--- The problem ---
The response must consist of every record, restated word for word.

--- Exercise inputs ---
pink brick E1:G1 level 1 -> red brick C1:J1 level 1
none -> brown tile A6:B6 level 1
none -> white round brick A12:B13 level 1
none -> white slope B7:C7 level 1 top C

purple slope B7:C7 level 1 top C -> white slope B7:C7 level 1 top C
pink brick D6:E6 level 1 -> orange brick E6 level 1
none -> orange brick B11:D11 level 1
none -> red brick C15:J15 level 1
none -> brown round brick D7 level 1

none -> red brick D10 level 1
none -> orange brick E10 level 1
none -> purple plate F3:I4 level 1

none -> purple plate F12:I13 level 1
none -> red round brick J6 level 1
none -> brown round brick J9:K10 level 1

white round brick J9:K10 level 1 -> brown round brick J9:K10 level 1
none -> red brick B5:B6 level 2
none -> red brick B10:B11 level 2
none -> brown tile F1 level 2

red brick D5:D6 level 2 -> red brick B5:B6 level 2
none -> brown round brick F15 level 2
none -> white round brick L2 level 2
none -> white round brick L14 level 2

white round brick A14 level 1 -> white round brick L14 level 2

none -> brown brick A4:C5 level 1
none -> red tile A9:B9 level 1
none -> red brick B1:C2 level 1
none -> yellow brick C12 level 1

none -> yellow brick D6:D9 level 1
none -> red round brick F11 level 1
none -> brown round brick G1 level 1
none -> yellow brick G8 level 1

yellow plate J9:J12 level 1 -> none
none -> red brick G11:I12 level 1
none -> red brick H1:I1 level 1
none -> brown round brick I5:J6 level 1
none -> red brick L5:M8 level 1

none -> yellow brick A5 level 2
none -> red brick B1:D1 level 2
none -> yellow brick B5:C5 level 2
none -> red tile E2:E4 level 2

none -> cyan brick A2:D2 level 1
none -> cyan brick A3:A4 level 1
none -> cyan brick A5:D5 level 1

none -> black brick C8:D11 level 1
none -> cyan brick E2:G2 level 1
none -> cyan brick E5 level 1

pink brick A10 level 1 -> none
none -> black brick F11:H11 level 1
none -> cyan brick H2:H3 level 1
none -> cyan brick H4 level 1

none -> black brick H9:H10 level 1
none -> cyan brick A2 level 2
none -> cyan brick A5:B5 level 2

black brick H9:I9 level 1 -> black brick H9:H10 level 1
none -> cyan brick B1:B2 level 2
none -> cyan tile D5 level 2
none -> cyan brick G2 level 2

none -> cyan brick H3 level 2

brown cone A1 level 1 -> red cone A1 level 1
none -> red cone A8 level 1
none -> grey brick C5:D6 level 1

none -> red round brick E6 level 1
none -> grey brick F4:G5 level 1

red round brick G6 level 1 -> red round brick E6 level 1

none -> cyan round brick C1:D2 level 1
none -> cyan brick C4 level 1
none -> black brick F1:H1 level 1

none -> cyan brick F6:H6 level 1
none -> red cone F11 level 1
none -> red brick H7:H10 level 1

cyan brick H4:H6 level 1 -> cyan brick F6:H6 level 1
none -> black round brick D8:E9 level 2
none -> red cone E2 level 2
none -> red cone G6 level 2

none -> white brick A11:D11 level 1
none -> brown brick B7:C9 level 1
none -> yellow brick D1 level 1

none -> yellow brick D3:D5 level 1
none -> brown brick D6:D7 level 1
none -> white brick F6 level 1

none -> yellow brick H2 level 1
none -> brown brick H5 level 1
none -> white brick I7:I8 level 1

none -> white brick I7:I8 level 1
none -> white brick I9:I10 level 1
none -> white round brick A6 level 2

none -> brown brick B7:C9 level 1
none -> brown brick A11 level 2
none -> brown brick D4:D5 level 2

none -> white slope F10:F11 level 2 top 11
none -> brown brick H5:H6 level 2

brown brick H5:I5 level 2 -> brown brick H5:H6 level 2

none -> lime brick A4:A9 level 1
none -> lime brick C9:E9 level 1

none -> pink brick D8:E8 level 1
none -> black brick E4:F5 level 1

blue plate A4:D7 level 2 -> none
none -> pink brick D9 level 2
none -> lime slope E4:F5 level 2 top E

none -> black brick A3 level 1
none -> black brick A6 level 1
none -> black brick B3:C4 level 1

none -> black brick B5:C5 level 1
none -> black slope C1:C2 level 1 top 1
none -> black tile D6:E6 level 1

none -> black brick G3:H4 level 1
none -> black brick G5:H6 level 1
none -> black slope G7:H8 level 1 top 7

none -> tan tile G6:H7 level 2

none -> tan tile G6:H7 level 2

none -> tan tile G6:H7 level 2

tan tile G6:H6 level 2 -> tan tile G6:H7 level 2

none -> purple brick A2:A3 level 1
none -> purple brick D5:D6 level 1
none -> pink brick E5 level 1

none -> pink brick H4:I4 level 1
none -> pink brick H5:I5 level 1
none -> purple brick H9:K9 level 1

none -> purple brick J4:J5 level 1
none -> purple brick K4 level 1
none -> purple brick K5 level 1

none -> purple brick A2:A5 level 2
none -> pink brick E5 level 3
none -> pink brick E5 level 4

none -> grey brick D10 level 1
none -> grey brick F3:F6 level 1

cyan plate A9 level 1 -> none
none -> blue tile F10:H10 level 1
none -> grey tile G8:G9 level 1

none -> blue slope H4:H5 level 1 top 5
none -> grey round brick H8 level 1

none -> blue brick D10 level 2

--- Task result ---
pink brick E1:G1 level 1 -> red brick C1:J1 level 1
none -> brown tile A6:B6 level 1
none -> white round brick A12:B13 level 1
none -> white slope B7:C7 level 1 top C

purple slope B7:C7 level 1 top C -> white slope B7:C7 level 1 top C
pink brick D6:E6 level 1 -> orange brick E6 level 1
none -> orange brick B11:D11 level 1
none -> red brick C15:J15 level 1
none -> brown round brick D7 level 1

none -> red brick D10 level 1
none -> orange brick E10 level 1
none -> purple plate F3:I4 level 1

none -> purple plate F12:I13 level 1
none -> red round brick J6 level 1
none -> brown round brick J9:K10 level 1

white round brick J9:K10 level 1 -> brown round brick J9:K10 level 1
none -> red brick B5:B6 level 2
none -> red brick B10:B11 level 2
none -> brown tile F1 level 2

red brick D5:D6 level 2 -> red brick B5:B6 level 2
none -> brown round brick F15 level 2
none -> white round brick L2 level 2
none -> white round brick L14 level 2

white round brick A14 level 1 -> white round brick L14 level 2

none -> brown brick A4:C5 level 1
none -> red tile A9:B9 level 1
none -> red brick B1:C2 level 1
none -> yellow brick C12 level 1

none -> yellow brick D6:D9 level 1
none -> red round brick F11 level 1
none -> brown round brick G1 level 1
none -> yellow brick G8 level 1

yellow plate J9:J12 level 1 -> none
none -> red brick G11:I12 level 1
none -> red brick H1:I1 level 1
none -> brown round brick I5:J6 level 1
none -> red brick L5:M8 level 1

none -> yellow brick A5 level 2
none -> red brick B1:D1 level 2
none -> yellow brick B5:C5 level 2
none -> red tile E2:E4 level 2

none -> cyan brick A2:D2 level 1
none -> cyan brick A3:A4 level 1
none -> cyan brick A5:D5 level 1

none -> black brick C8:D11 level 1
none -> cyan brick E2:G2 level 1
none -> cyan brick E5 level 1

pink brick A10 level 1 -> none
none -> black brick F11:H11 level 1
none -> cyan brick H2:H3 level 1
none -> cyan brick H4 level 1

none -> black brick H9:H10 level 1
none -> cyan brick A2 level 2
none -> cyan brick A5:B5 level 2

black brick H9:I9 level 1 -> black brick H9:H10 level 1
none -> cyan brick B1:B2 level 2
none -> cyan tile D5 level 2
none -> cyan brick G2 level 2

none -> cyan brick H3 level 2

brown cone A1 level 1 -> red cone A1 level 1
none -> red cone A8 level 1
none -> grey brick C5:D6 level 1

none -> red round brick E6 level 1
none -> grey brick F4:G5 level 1

red round brick G6 level 1 -> red round brick E6 level 1

none -> cyan round brick C1:D2 level 1
none -> cyan brick C4 level 1
none -> black brick F1:H1 level 1

none -> cyan brick F6:H6 level 1
none -> red cone F11 level 1
none -> red brick H7:H10 level 1

cyan brick H4:H6 level 1 -> cyan brick F6:H6 level 1
none -> black round brick D8:E9 level 2
none -> red cone E2 level 2
none -> red cone G6 level 2

none -> white brick A11:D11 level 1
none -> brown brick B7:C9 level 1
none -> yellow brick D1 level 1

none -> yellow brick D3:D5 level 1
none -> brown brick D6:D7 level 1
none -> white brick F6 level 1

none -> yellow brick H2 level 1
none -> brown brick H5 level 1
none -> white brick I7:I8 level 1

none -> white brick I7:I8 level 1
none -> white brick I9:I10 level 1
none -> white round brick A6 level 2

none -> brown brick B7:C9 level 1
none -> brown brick A11 level 2
none -> brown brick D4:D5 level 2

none -> white slope F10:F11 level 2 top 11
none -> brown brick H5:H6 level 2

brown brick H5:I5 level 2 -> brown brick H5:H6 level 2

none -> lime brick A4:A9 level 1
none -> lime brick C9:E9 level 1

none -> pink brick D8:E8 level 1
none -> black brick E4:F5 level 1

blue plate A4:D7 level 2 -> none
none -> pink brick D9 level 2
none -> lime slope E4:F5 level 2 top E

none -> black brick A3 level 1
none -> black brick A6 level 1
none -> black brick B3:C4 level 1

none -> black brick B5:C5 level 1
none -> black slope C1:C2 level 1 top 1
none -> black tile D6:E6 level 1

none -> black brick G3:H4 level 1
none -> black brick G5:H6 level 1
none -> black slope G7:H8 level 1 top 7

none -> tan tile G6:H7 level 2

none -> tan tile G6:H7 level 2

none -> tan tile G6:H7 level 2

tan tile G6:H6 level 2 -> tan tile G6:H7 level 2

none -> purple brick A2:A3 level 1
none -> purple brick D5:D6 level 1
none -> pink brick E5 level 1

none -> pink brick H4:I4 level 1
none -> pink brick H5:I5 level 1
none -> purple brick H9:K9 level 1

none -> purple brick J4:J5 level 1
none -> purple brick K4 level 1
none -> purple brick K5 level 1

none -> purple brick A2:A5 level 2
none -> pink brick E5 level 3
none -> pink brick E5 level 4

none -> grey brick D10 level 1
none -> grey brick F3:F6 level 1

cyan plate A9 level 1 -> none
none -> blue tile F10:H10 level 1
none -> grey tile G8:G9 level 1

none -> blue slope H4:H5 level 1 top 5
none -> grey round brick H8 level 1

none -> blue brick D10 level 2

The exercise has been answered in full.